_Work instruction_
Print, without alteration, the lines that extend from the one holding "(635, 205) = (523, 253): grey" to the final line of the listing below.

_Records for processing_
##########
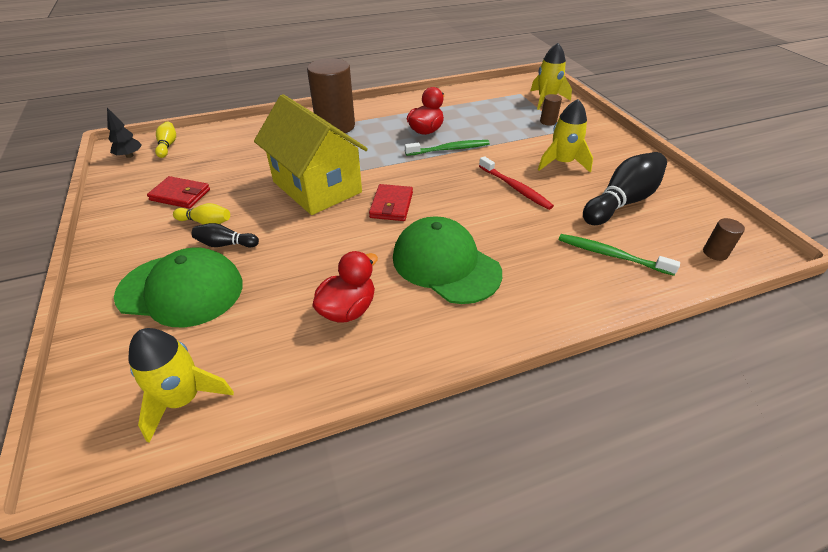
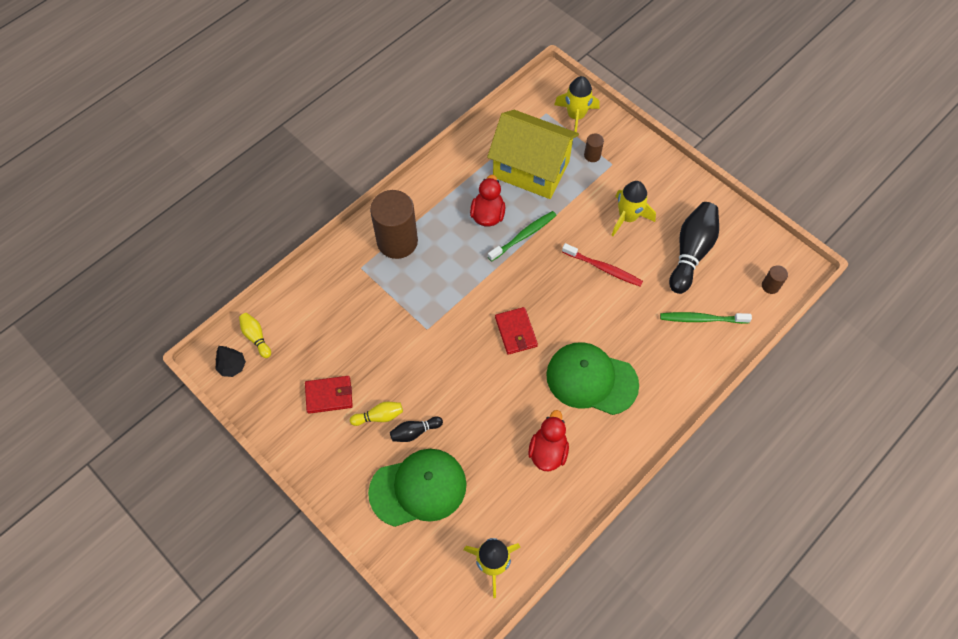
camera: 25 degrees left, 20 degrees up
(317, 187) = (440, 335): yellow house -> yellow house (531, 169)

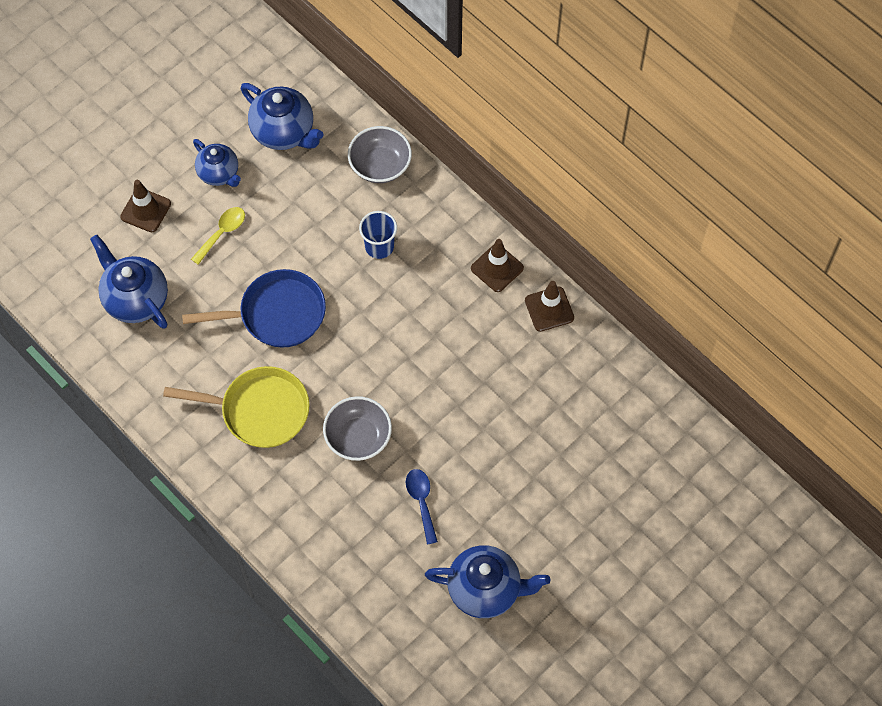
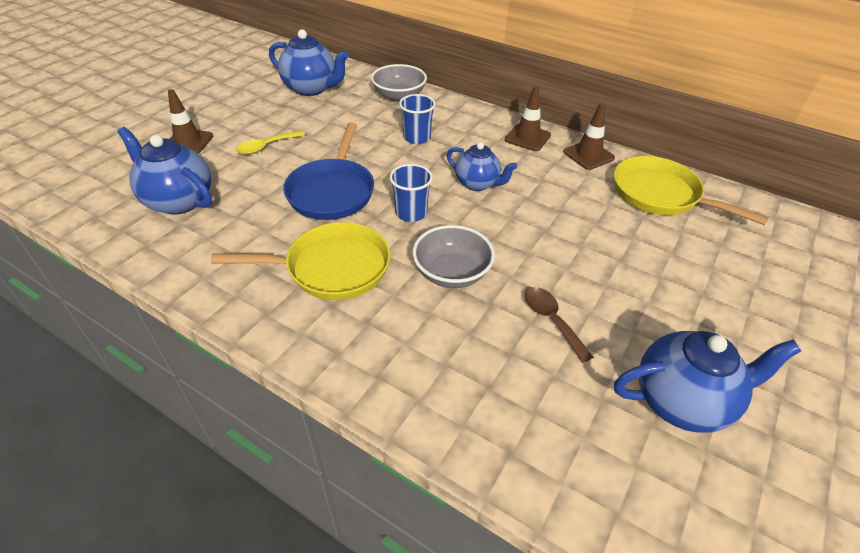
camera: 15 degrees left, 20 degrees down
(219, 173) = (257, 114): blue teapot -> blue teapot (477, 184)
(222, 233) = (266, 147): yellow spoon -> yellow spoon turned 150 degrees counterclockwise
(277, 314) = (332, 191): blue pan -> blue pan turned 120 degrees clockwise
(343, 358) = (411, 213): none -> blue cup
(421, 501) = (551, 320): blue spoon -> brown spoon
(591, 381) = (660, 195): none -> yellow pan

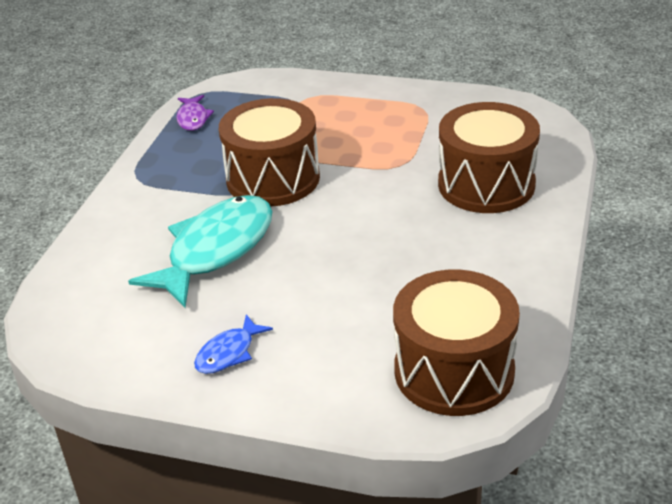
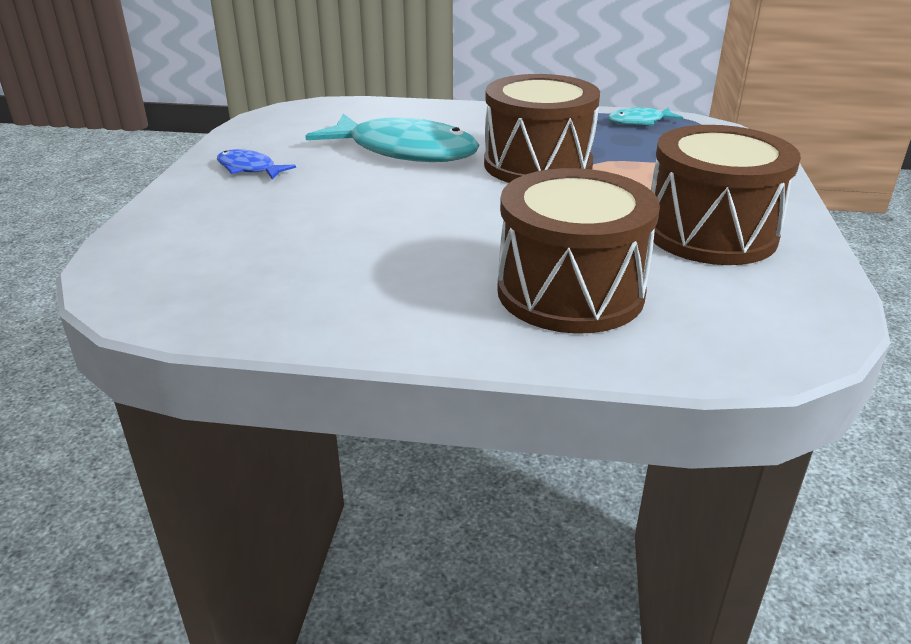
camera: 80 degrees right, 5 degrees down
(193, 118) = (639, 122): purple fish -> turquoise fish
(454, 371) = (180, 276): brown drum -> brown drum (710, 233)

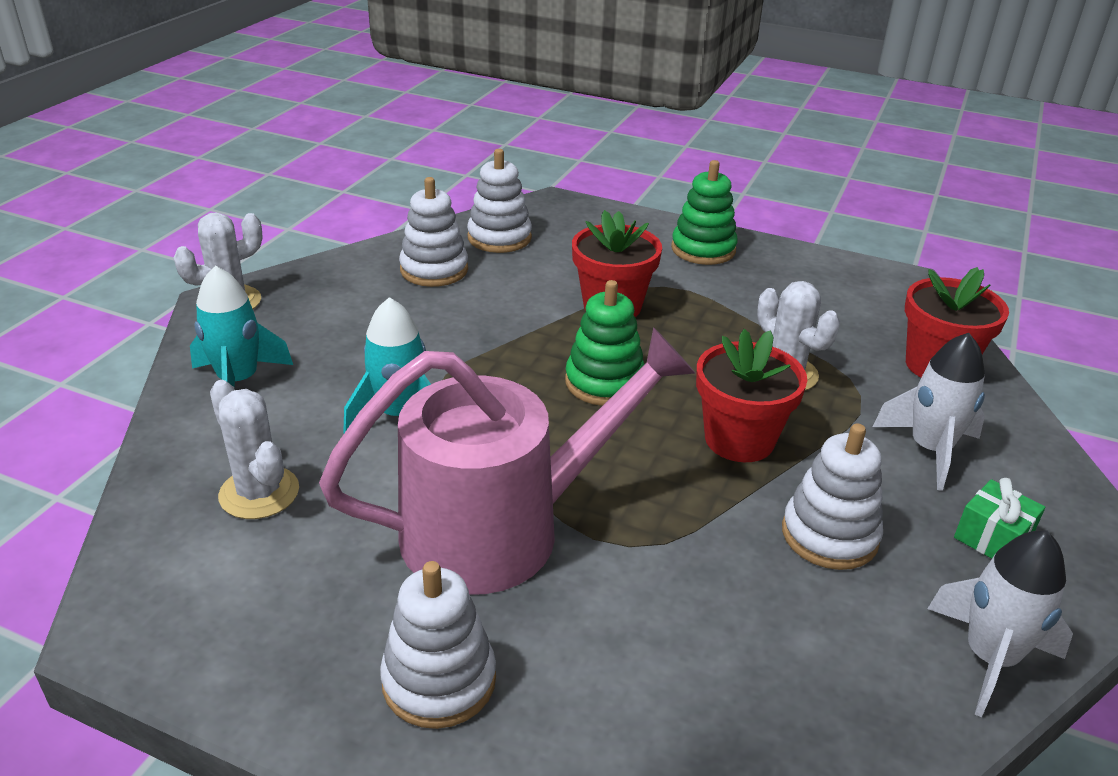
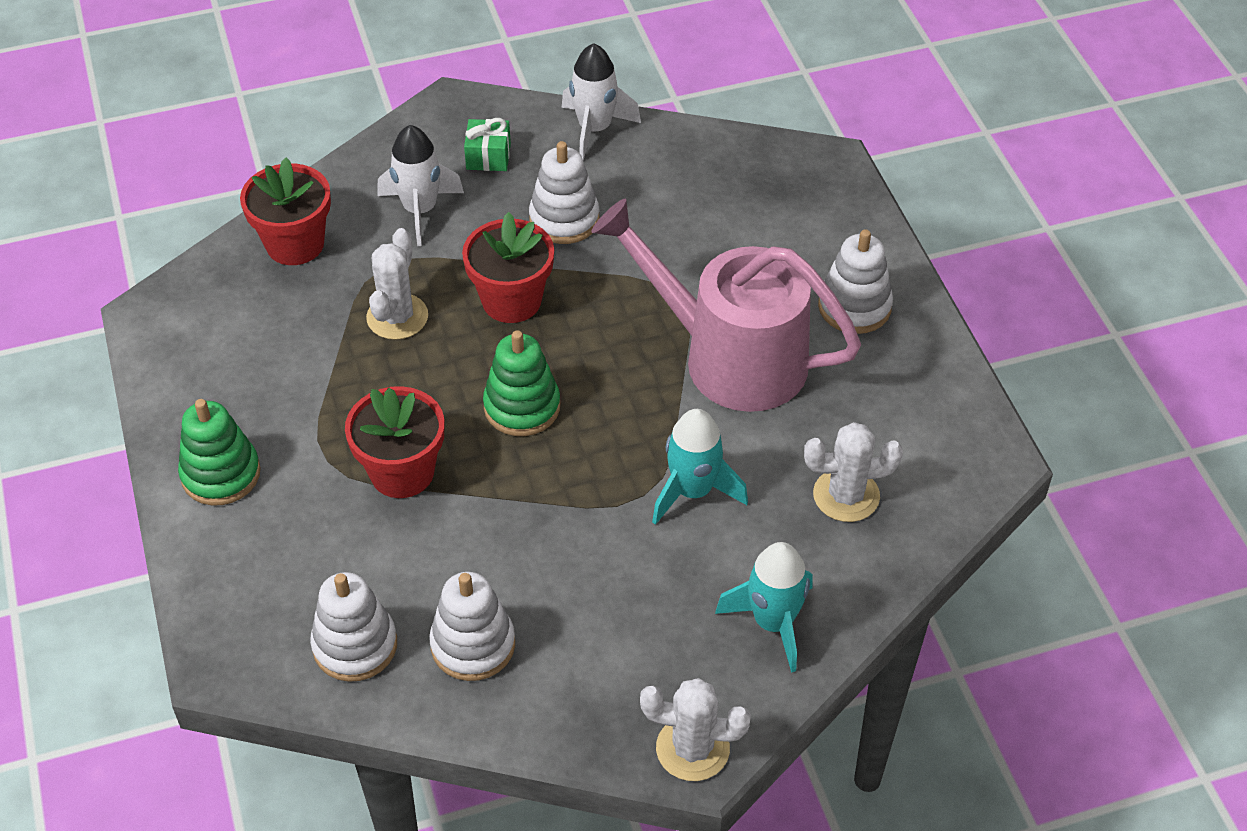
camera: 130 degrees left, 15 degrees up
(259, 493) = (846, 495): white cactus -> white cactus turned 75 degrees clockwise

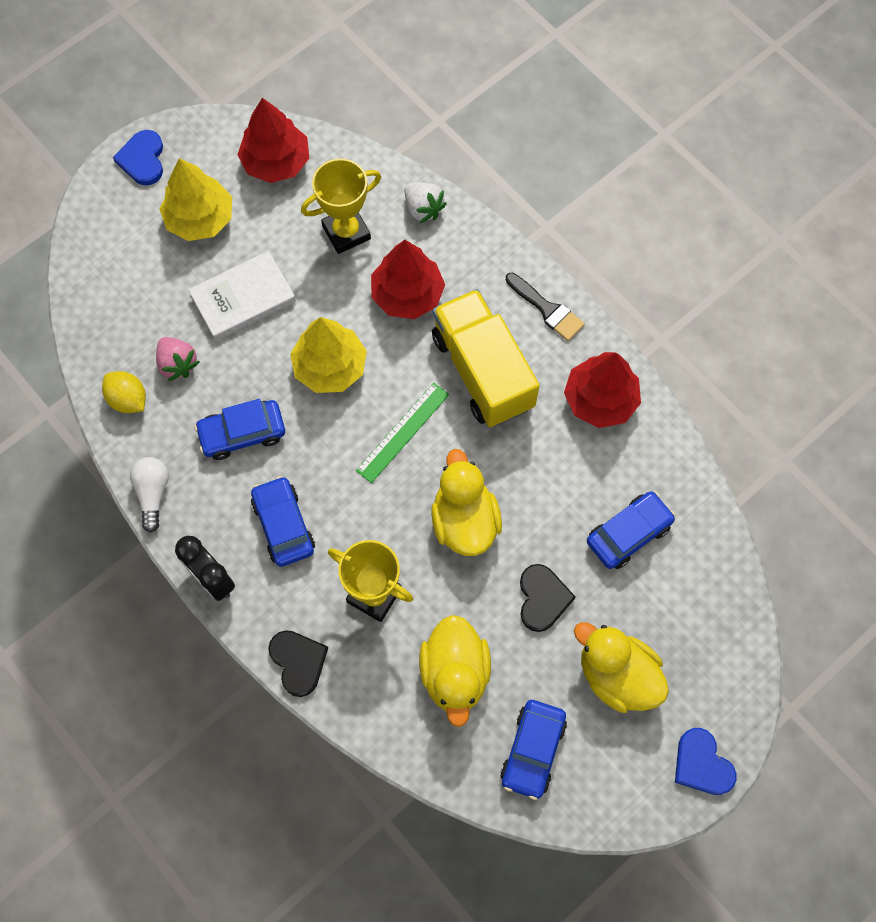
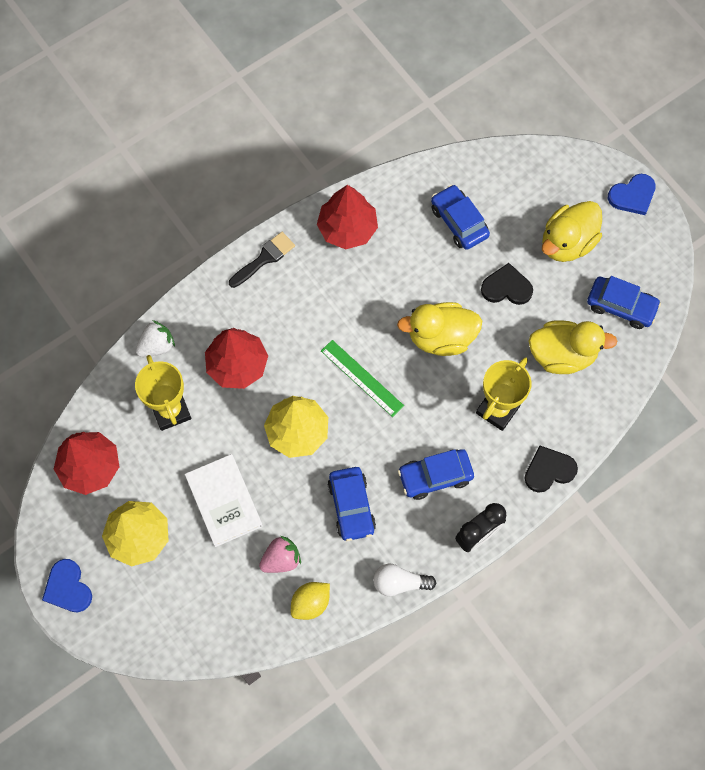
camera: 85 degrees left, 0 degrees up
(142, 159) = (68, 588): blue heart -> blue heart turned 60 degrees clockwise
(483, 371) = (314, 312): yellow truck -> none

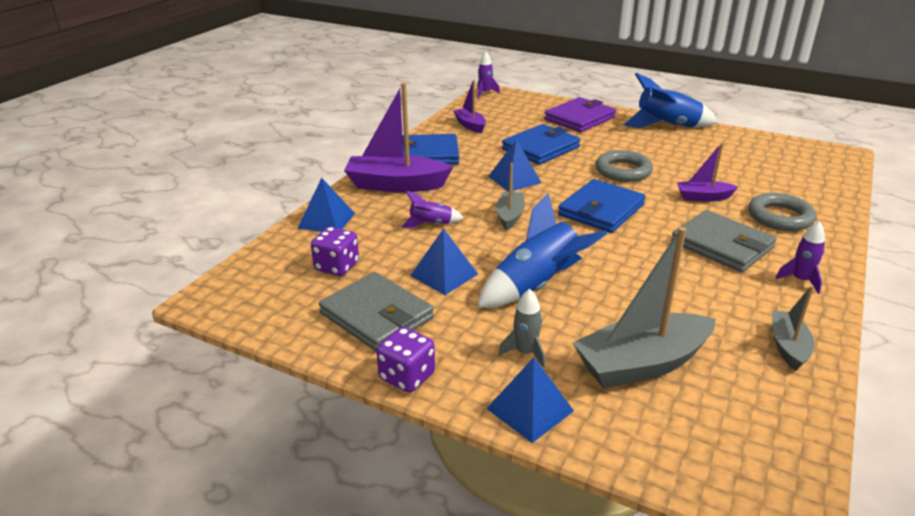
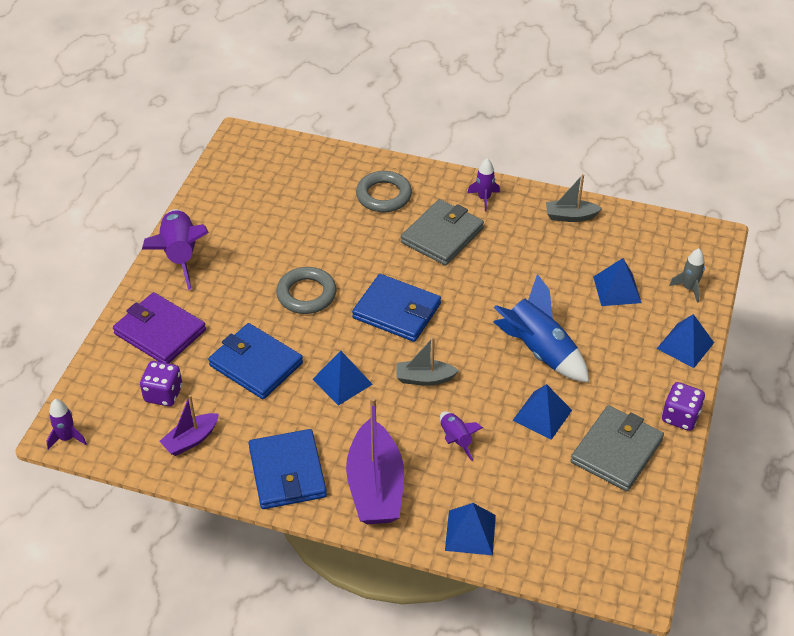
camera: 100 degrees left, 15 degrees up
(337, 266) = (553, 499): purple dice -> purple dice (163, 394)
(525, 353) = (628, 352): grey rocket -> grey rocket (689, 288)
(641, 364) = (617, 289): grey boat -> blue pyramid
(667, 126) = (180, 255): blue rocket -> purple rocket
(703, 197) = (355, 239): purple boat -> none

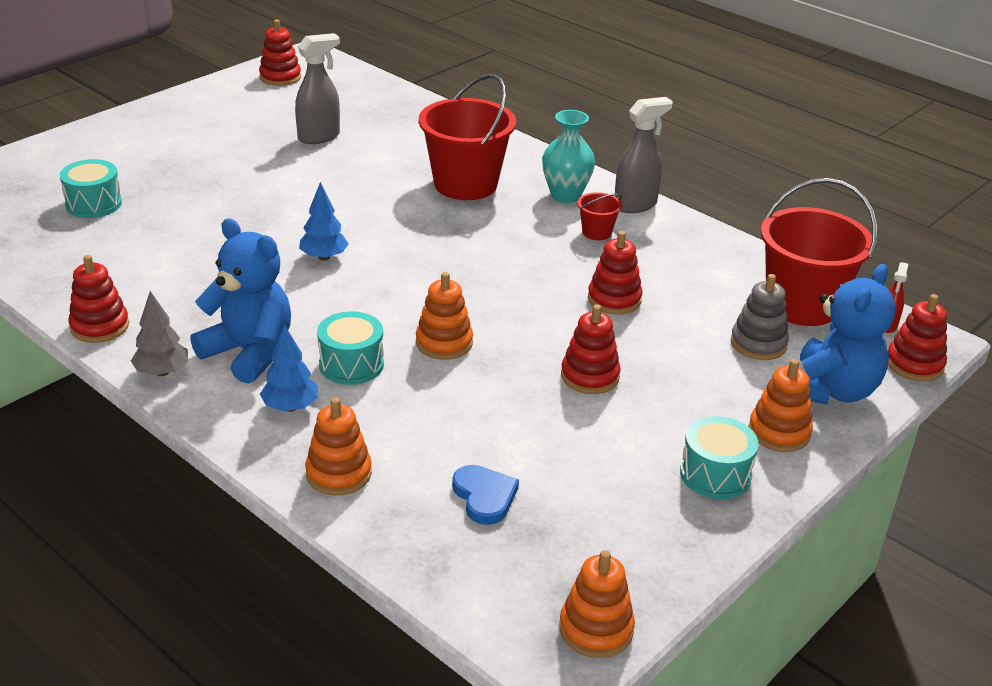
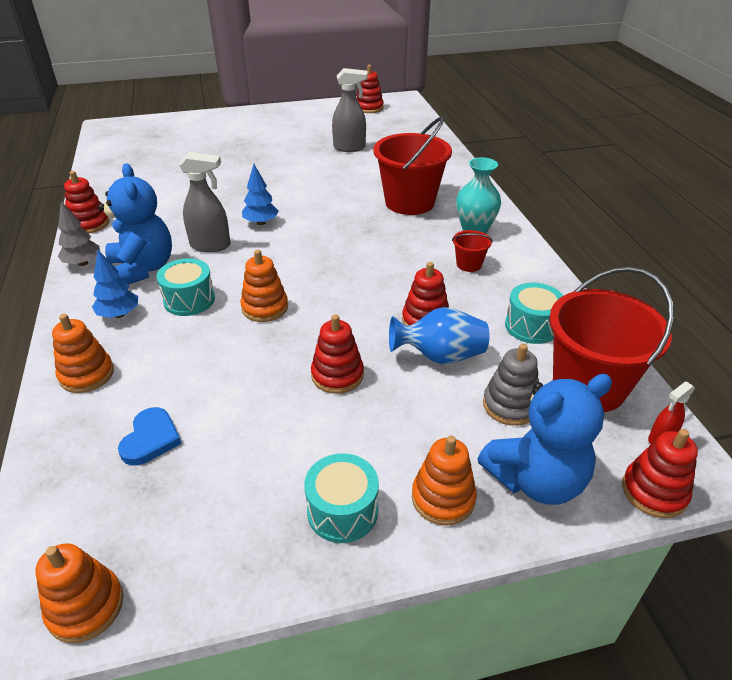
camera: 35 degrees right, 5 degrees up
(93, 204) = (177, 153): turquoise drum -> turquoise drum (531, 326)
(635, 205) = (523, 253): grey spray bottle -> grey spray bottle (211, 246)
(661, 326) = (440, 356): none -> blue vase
##########
_Solution to the exercise_
(635, 205) = (523, 253): grey spray bottle -> grey spray bottle (211, 246)
(661, 326) = (440, 356): none -> blue vase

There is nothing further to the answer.